About this task:
For each line below, write it out exactly as it appears.

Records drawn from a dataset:
════════════════════

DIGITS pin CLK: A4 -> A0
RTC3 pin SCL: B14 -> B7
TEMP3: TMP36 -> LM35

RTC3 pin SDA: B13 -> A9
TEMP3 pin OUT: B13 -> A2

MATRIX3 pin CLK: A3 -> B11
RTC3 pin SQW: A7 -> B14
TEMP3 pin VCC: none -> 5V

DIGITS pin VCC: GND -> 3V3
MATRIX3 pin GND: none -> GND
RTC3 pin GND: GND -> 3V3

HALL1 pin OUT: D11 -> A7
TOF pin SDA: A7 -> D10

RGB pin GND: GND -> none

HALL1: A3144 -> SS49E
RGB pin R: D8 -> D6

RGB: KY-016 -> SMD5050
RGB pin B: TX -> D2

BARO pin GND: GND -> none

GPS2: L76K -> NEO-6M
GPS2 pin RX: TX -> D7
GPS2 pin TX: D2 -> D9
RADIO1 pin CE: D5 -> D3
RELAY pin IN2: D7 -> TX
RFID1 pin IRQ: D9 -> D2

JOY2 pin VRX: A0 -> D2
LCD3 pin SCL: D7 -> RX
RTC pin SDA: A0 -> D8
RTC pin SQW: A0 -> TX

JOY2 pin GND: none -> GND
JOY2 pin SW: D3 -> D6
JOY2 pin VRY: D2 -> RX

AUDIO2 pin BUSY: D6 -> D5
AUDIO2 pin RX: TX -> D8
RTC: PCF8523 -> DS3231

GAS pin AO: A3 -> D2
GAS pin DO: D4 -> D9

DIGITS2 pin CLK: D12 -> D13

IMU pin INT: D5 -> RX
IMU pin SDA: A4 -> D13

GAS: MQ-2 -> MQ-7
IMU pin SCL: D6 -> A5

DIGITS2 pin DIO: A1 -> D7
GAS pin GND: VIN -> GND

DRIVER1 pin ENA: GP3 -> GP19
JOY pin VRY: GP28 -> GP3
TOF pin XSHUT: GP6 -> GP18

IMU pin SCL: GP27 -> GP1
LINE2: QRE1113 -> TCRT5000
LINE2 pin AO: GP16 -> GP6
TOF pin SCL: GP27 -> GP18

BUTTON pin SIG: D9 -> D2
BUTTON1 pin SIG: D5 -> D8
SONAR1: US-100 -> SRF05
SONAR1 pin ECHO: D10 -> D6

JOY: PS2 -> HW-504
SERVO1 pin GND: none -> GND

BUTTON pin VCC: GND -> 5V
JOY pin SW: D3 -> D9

════════════════════

Answer to this problem:
DIGITS pin CLK: A4 -> A0
RTC3 pin SCL: B14 -> B7
TEMP3: TMP36 -> LM35

RTC3 pin SDA: B13 -> A9
TEMP3 pin OUT: B13 -> A2

MATRIX3 pin CLK: A3 -> B11
RTC3 pin SQW: A7 -> B14
TEMP3 pin VCC: none -> 5V

DIGITS pin VCC: GND -> 3V3
MATRIX3 pin GND: none -> GND
RTC3 pin GND: GND -> 3V3

HALL1 pin OUT: D11 -> A7
TOF pin SDA: A7 -> D10

RGB pin GND: GND -> none

HALL1: A3144 -> SS49E
RGB pin R: D8 -> D6

RGB: KY-016 -> SMD5050
RGB pin B: TX -> D2

BARO pin GND: GND -> none

GPS2: L76K -> NEO-6M
GPS2 pin RX: TX -> D7
GPS2 pin TX: D2 -> D9
RADIO1 pin CE: D5 -> D3
RELAY pin IN2: D7 -> TX
RFID1 pin IRQ: D9 -> D2

JOY2 pin VRX: A0 -> D2
LCD3 pin SCL: D7 -> RX
RTC pin SDA: A0 -> D8
RTC pin SQW: A0 -> TX

JOY2 pin GND: none -> GND
JOY2 pin SW: D3 -> D6
JOY2 pin VRY: D2 -> RX

AUDIO2 pin BUSY: D6 -> D5
AUDIO2 pin RX: TX -> D8
RTC: PCF8523 -> DS3231

GAS pin AO: A3 -> D2
GAS pin DO: D4 -> D9

DIGITS2 pin CLK: D12 -> D13

IMU pin INT: D5 -> RX
IMU pin SDA: A4 -> D13

GAS: MQ-2 -> MQ-7
IMU pin SCL: D6 -> A5

DIGITS2 pin DIO: A1 -> D7
GAS pin GND: VIN -> GND

DRIVER1 pin ENA: GP3 -> GP19
JOY pin VRY: GP28 -> GP3
TOF pin XSHUT: GP6 -> GP18

IMU pin SCL: GP27 -> GP1
LINE2: QRE1113 -> TCRT5000
LINE2 pin AO: GP16 -> GP6
TOF pin SCL: GP27 -> GP18

BUTTON pin SIG: D9 -> D2
BUTTON1 pin SIG: D5 -> D8
SONAR1: US-100 -> SRF05
SONAR1 pin ECHO: D10 -> D6

JOY: PS2 -> HW-504
SERVO1 pin GND: none -> GND

BUTTON pin VCC: GND -> 5V
JOY pin SW: D3 -> D9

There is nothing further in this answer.